*** Input data ***
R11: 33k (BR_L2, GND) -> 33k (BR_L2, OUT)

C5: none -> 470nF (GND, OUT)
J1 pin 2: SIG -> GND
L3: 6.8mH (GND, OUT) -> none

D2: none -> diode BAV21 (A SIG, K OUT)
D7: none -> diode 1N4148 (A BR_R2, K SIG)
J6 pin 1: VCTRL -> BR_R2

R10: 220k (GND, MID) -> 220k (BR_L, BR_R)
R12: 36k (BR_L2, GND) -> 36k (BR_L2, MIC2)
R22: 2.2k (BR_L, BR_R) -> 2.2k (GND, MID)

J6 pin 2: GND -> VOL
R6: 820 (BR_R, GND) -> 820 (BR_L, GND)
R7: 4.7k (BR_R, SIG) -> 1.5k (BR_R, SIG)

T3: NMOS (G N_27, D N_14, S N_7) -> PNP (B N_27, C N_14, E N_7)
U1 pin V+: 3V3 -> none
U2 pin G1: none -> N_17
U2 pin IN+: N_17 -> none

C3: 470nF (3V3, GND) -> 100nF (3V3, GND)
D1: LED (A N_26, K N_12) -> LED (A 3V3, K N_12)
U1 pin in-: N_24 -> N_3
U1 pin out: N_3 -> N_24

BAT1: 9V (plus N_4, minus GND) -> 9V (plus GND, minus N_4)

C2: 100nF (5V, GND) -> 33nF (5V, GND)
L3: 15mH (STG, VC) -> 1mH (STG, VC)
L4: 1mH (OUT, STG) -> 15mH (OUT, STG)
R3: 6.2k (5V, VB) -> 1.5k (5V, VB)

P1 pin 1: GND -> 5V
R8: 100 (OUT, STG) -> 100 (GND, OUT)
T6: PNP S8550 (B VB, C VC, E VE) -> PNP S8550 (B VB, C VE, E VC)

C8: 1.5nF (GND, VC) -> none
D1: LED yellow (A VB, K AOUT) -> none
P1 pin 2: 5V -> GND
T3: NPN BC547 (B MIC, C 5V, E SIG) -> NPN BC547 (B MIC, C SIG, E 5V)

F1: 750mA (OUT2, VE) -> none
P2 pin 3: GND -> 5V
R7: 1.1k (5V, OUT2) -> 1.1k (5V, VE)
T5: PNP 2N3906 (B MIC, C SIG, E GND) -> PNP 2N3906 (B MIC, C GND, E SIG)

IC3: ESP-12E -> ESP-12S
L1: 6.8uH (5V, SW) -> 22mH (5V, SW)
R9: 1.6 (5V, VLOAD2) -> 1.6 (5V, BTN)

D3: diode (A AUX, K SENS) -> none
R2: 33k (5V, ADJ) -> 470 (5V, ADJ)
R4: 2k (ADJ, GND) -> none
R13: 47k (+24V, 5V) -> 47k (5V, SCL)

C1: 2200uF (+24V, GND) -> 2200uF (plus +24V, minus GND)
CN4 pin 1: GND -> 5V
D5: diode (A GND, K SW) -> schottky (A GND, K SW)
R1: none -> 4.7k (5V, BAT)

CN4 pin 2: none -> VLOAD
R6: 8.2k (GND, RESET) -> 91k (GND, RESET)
*** End of Input data ***
◆ **Activity**: Every line above is to be duplicated exactly as shown.

◆ **Problem solution**:
R11: 33k (BR_L2, GND) -> 33k (BR_L2, OUT)

C5: none -> 470nF (GND, OUT)
J1 pin 2: SIG -> GND
L3: 6.8mH (GND, OUT) -> none

D2: none -> diode BAV21 (A SIG, K OUT)
D7: none -> diode 1N4148 (A BR_R2, K SIG)
J6 pin 1: VCTRL -> BR_R2

R10: 220k (GND, MID) -> 220k (BR_L, BR_R)
R12: 36k (BR_L2, GND) -> 36k (BR_L2, MIC2)
R22: 2.2k (BR_L, BR_R) -> 2.2k (GND, MID)

J6 pin 2: GND -> VOL
R6: 820 (BR_R, GND) -> 820 (BR_L, GND)
R7: 4.7k (BR_R, SIG) -> 1.5k (BR_R, SIG)

T3: NMOS (G N_27, D N_14, S N_7) -> PNP (B N_27, C N_14, E N_7)
U1 pin V+: 3V3 -> none
U2 pin G1: none -> N_17
U2 pin IN+: N_17 -> none

C3: 470nF (3V3, GND) -> 100nF (3V3, GND)
D1: LED (A N_26, K N_12) -> LED (A 3V3, K N_12)
U1 pin in-: N_24 -> N_3
U1 pin out: N_3 -> N_24

BAT1: 9V (plus N_4, minus GND) -> 9V (plus GND, minus N_4)

C2: 100nF (5V, GND) -> 33nF (5V, GND)
L3: 15mH (STG, VC) -> 1mH (STG, VC)
L4: 1mH (OUT, STG) -> 15mH (OUT, STG)
R3: 6.2k (5V, VB) -> 1.5k (5V, VB)

P1 pin 1: GND -> 5V
R8: 100 (OUT, STG) -> 100 (GND, OUT)
T6: PNP S8550 (B VB, C VC, E VE) -> PNP S8550 (B VB, C VE, E VC)

C8: 1.5nF (GND, VC) -> none
D1: LED yellow (A VB, K AOUT) -> none
P1 pin 2: 5V -> GND
T3: NPN BC547 (B MIC, C 5V, E SIG) -> NPN BC547 (B MIC, C SIG, E 5V)

F1: 750mA (OUT2, VE) -> none
P2 pin 3: GND -> 5V
R7: 1.1k (5V, OUT2) -> 1.1k (5V, VE)
T5: PNP 2N3906 (B MIC, C SIG, E GND) -> PNP 2N3906 (B MIC, C GND, E SIG)

IC3: ESP-12E -> ESP-12S
L1: 6.8uH (5V, SW) -> 22mH (5V, SW)
R9: 1.6 (5V, VLOAD2) -> 1.6 (5V, BTN)

D3: diode (A AUX, K SENS) -> none
R2: 33k (5V, ADJ) -> 470 (5V, ADJ)
R4: 2k (ADJ, GND) -> none
R13: 47k (+24V, 5V) -> 47k (5V, SCL)

C1: 2200uF (+24V, GND) -> 2200uF (plus +24V, minus GND)
CN4 pin 1: GND -> 5V
D5: diode (A GND, K SW) -> schottky (A GND, K SW)
R1: none -> 4.7k (5V, BAT)

CN4 pin 2: none -> VLOAD
R6: 8.2k (GND, RESET) -> 91k (GND, RESET)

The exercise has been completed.